### Required action
Exact copies are required of the lines from the line containing "none -> purple pan [246,181,336,272]" through the final line of the listing, both included, and of no other lines.

### Data excerpt
****************

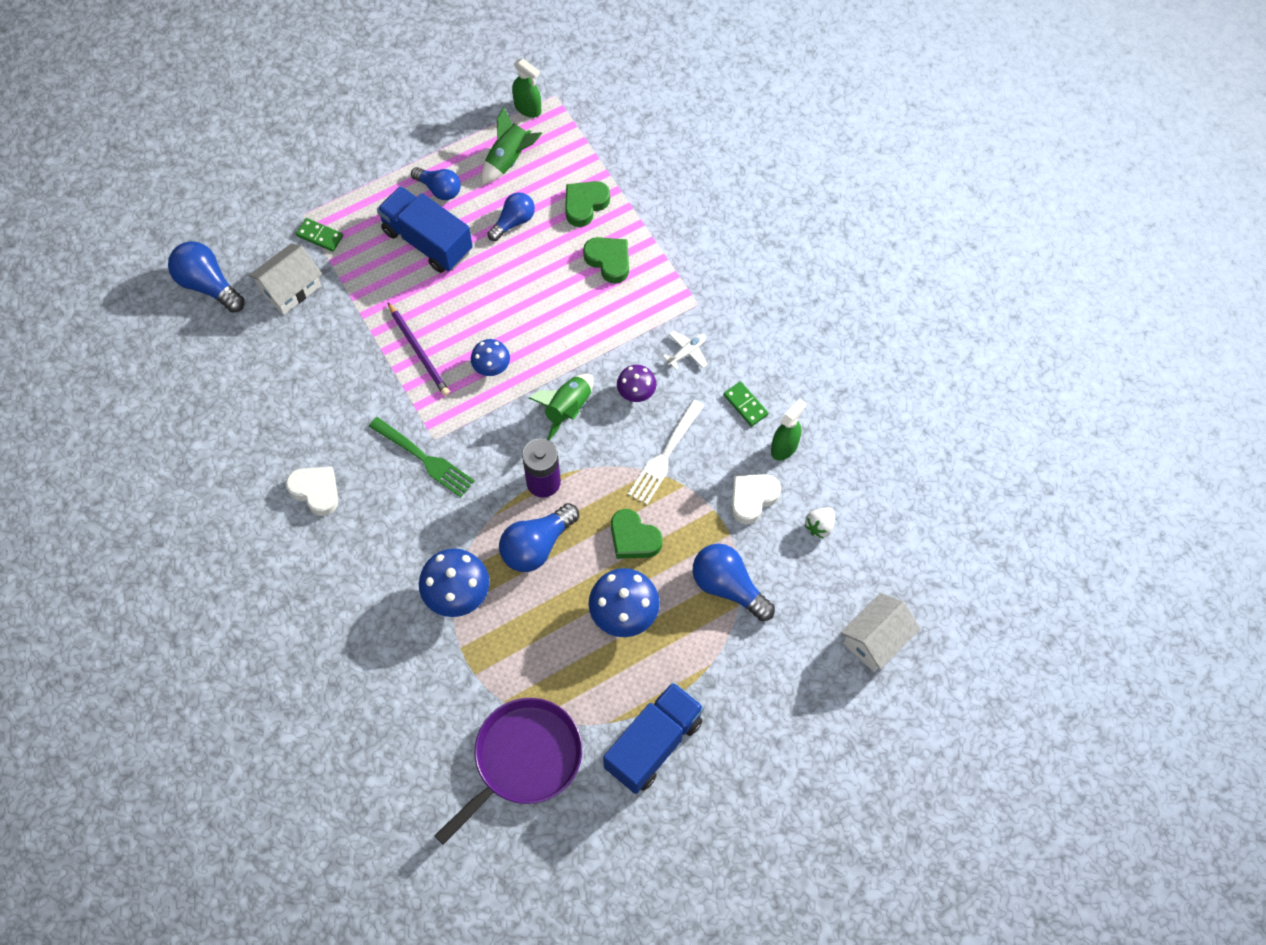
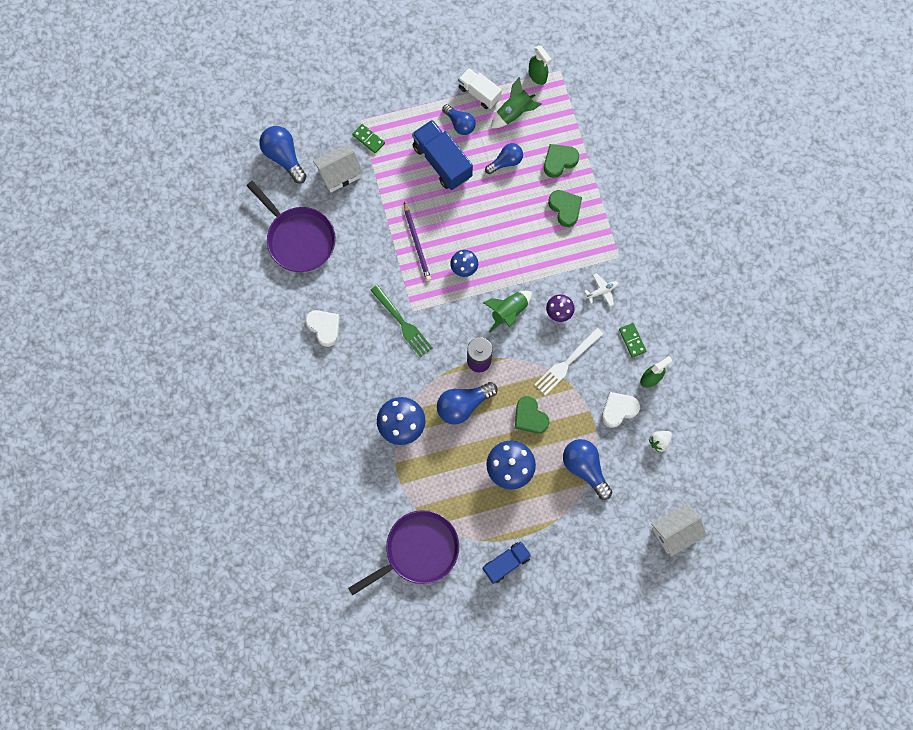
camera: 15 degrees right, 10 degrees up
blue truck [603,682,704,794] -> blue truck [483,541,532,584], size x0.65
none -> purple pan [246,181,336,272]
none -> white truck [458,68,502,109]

****************

### Solution below
none -> purple pan [246,181,336,272]
none -> white truck [458,68,502,109]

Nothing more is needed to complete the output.